WORK ORDER ▸ Return, from the data that follows, each line that holds the word "none".

[Structured diff data]
**********
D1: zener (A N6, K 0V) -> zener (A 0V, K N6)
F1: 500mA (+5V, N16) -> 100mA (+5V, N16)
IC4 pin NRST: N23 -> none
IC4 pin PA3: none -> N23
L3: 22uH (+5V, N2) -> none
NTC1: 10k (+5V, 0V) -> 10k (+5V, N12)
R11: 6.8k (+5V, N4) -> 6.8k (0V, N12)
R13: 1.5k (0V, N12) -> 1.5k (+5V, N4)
**********
SOLUTION TO THE EXERCISE ▸
IC4 pin NRST: N23 -> none
IC4 pin PA3: none -> N23
L3: 22uH (+5V, N2) -> none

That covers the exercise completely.